**TASK TO COMPLETE**
Transcribe the data as written, minus images.
━━━━━━━━━━━━━━━━━━━━
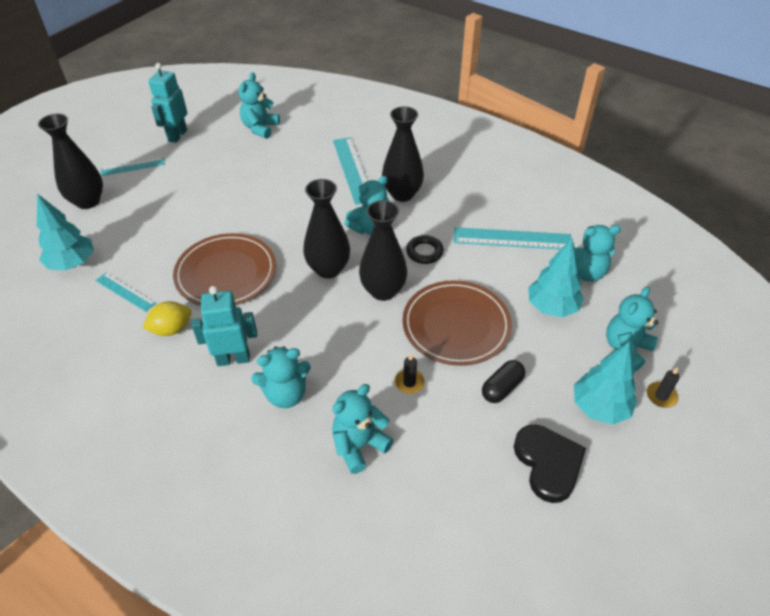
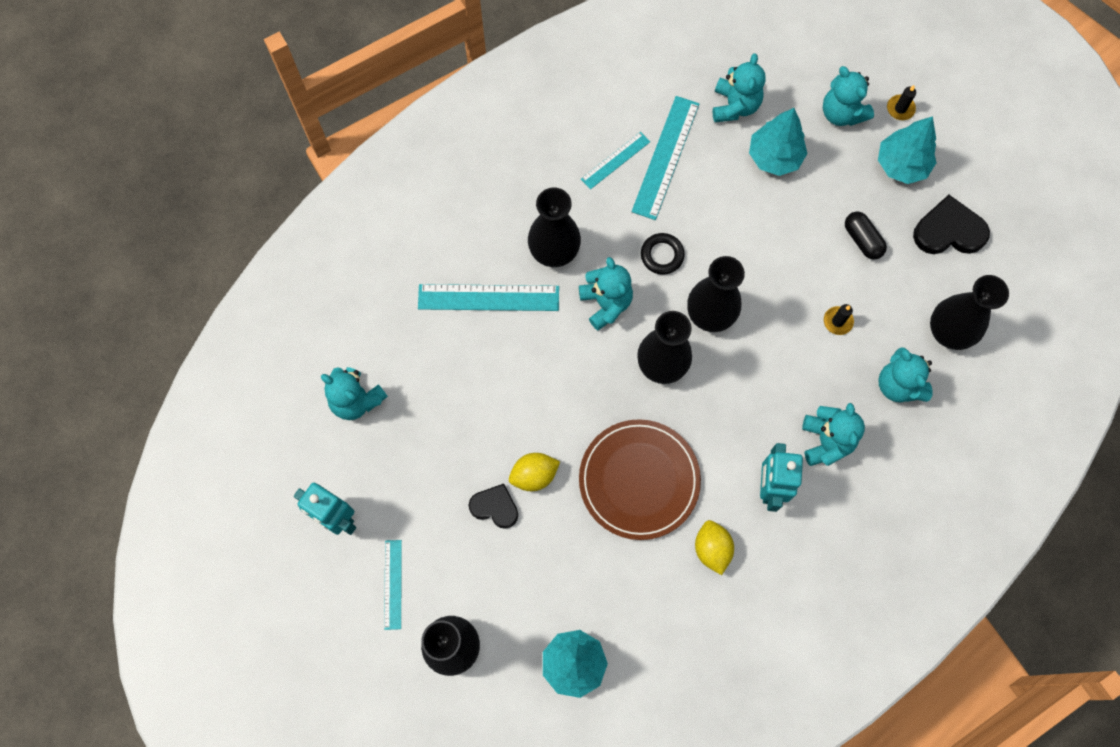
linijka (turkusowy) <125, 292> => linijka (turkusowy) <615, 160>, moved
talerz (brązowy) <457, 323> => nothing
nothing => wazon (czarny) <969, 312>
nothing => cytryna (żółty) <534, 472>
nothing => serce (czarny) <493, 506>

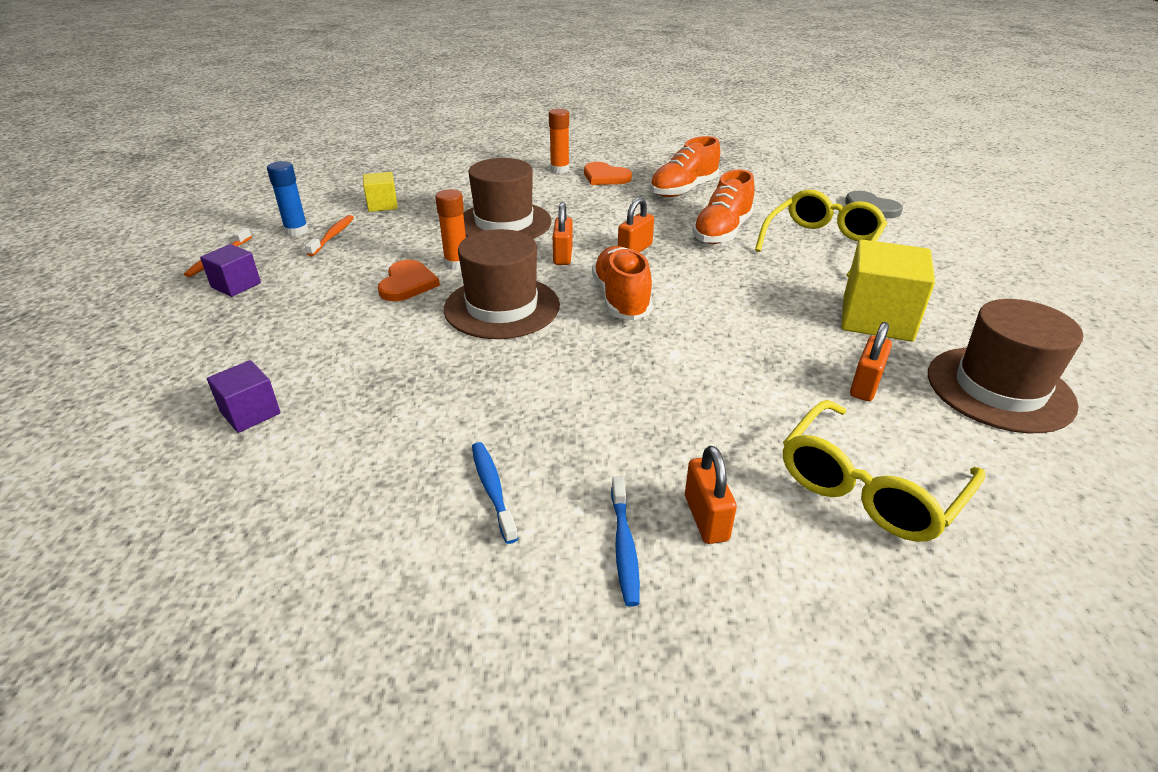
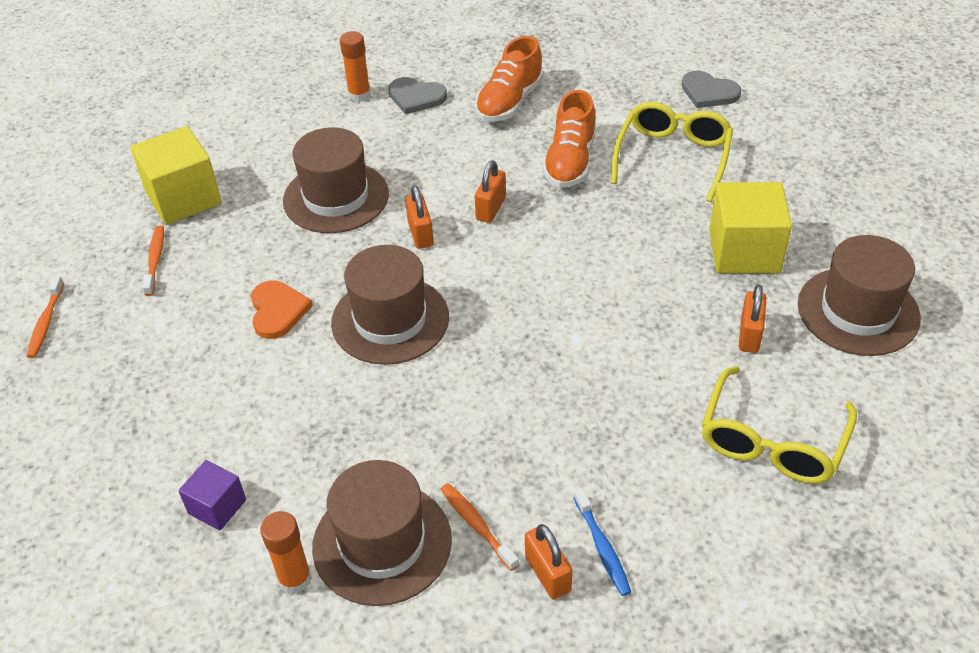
klej w sztyfcie (niebieski) <288, 199> => nothing
serce (pomarańczowy) <608, 173> => serce (szary) <417, 96>
sześcian (żółty) <380, 192> => sześcian (żółty) <176, 175>, x1.82
klej w sztyfcie (pomarańczowy) <450, 229> => klej w sztyfcie (pomarańczowy) <286, 552>, moved
sześcian (fioletowy) <230, 270> => nothing
but (pomarańczowy) <622, 283> => nothing
szczoteczka do zębów (niebieski) <495, 493> => szczoteczka do zębów (pomarańczowy) <480, 527>
kłódka (pomarańczowy) <711, 495> => kłódka (pomarańczowy) <548, 561>, moved
nothing => kapelusz (brązowy) <382, 533>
━━━━━━━━━━━━━━━━━━━━
**ANSWER BELOW**
linijka (turkusowy) <125, 292> => linijka (turkusowy) <615, 160>, moved
talerz (brązowy) <457, 323> => nothing
nothing => wazon (czarny) <969, 312>
nothing => cytryna (żółty) <534, 472>
nothing => serce (czarny) <493, 506>

klej w sztyfcie (niebieski) <288, 199> => nothing
serce (pomarańczowy) <608, 173> => serce (szary) <417, 96>
sześcian (żółty) <380, 192> => sześcian (żółty) <176, 175>, x1.82
klej w sztyfcie (pomarańczowy) <450, 229> => klej w sztyfcie (pomarańczowy) <286, 552>, moved
sześcian (fioletowy) <230, 270> => nothing
but (pomarańczowy) <622, 283> => nothing
szczoteczka do zębów (niebieski) <495, 493> => szczoteczka do zębów (pomarańczowy) <480, 527>
kłódka (pomarańczowy) <711, 495> => kłódka (pomarańczowy) <548, 561>, moved
nothing => kapelusz (brązowy) <382, 533>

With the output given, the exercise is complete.